EXERCISE AIM: Locate "R4: 2.2k (VA, VMID) -> 1k (VA, VMID)" in the records below, then copy its line and every following line exactly, without the pictures.
BEGIN SUPPLIED MATERIAL
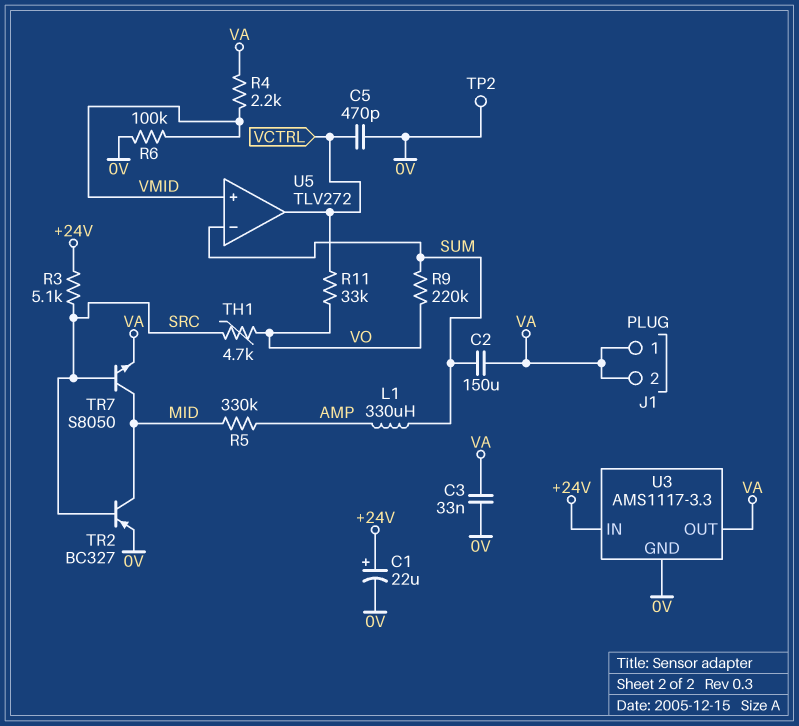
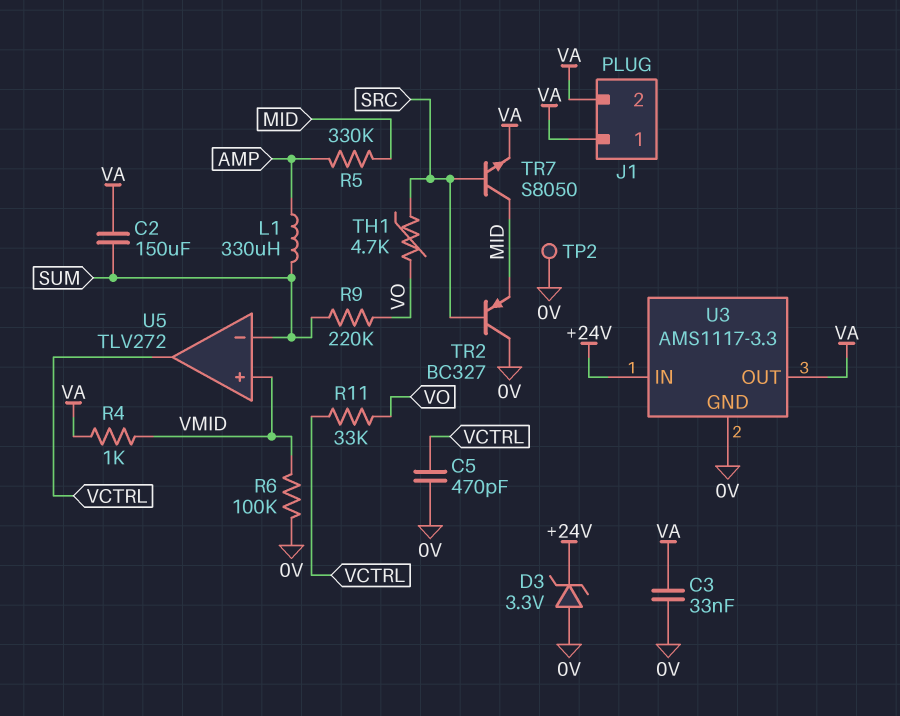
C1: 22uF (plus +24V, minus 0V) -> none
D3: none -> zener 3.3V (A 0V, K +24V)
R3: 5.1k (+24V, SRC) -> none
R4: 2.2k (VA, VMID) -> 1k (VA, VMID)
TR2: PNP BC327 (B SRC, C MID, E 0V) -> PNP BC327 (B SRC, C 0V, E MID)

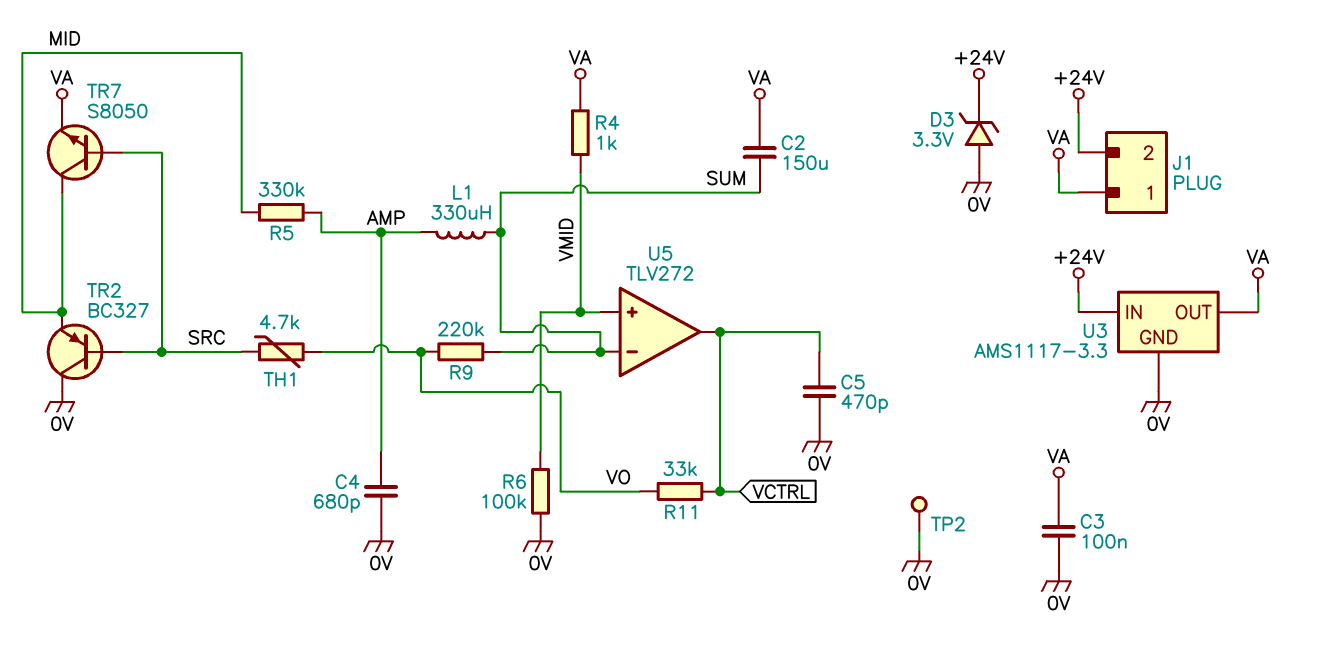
C3: 33nF (0V, VA) -> 100nF (0V, VA)
C4: none -> 680pF (0V, AMP)
J1 pin 2: VA -> +24V

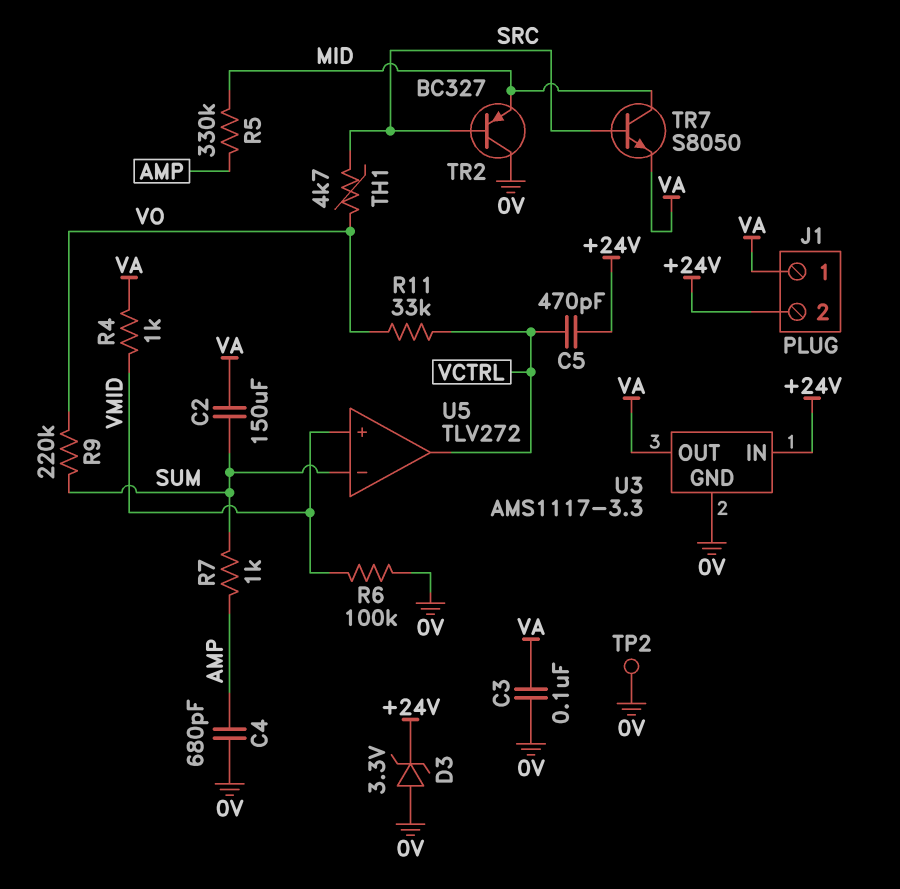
C5: 470pF (0V, VCTRL) -> 470pF (+24V, VCTRL)
L1: 330uH (AMP, SUM) -> none
R7: none -> 1k (AMP, SUM)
END SUPPLIED MATERIAL
ANSWER TO THIS TASK:
R4: 2.2k (VA, VMID) -> 1k (VA, VMID)
TR2: PNP BC327 (B SRC, C MID, E 0V) -> PNP BC327 (B SRC, C 0V, E MID)

C3: 33nF (0V, VA) -> 100nF (0V, VA)
C4: none -> 680pF (0V, AMP)
J1 pin 2: VA -> +24V

C5: 470pF (0V, VCTRL) -> 470pF (+24V, VCTRL)
L1: 330uH (AMP, SUM) -> none
R7: none -> 1k (AMP, SUM)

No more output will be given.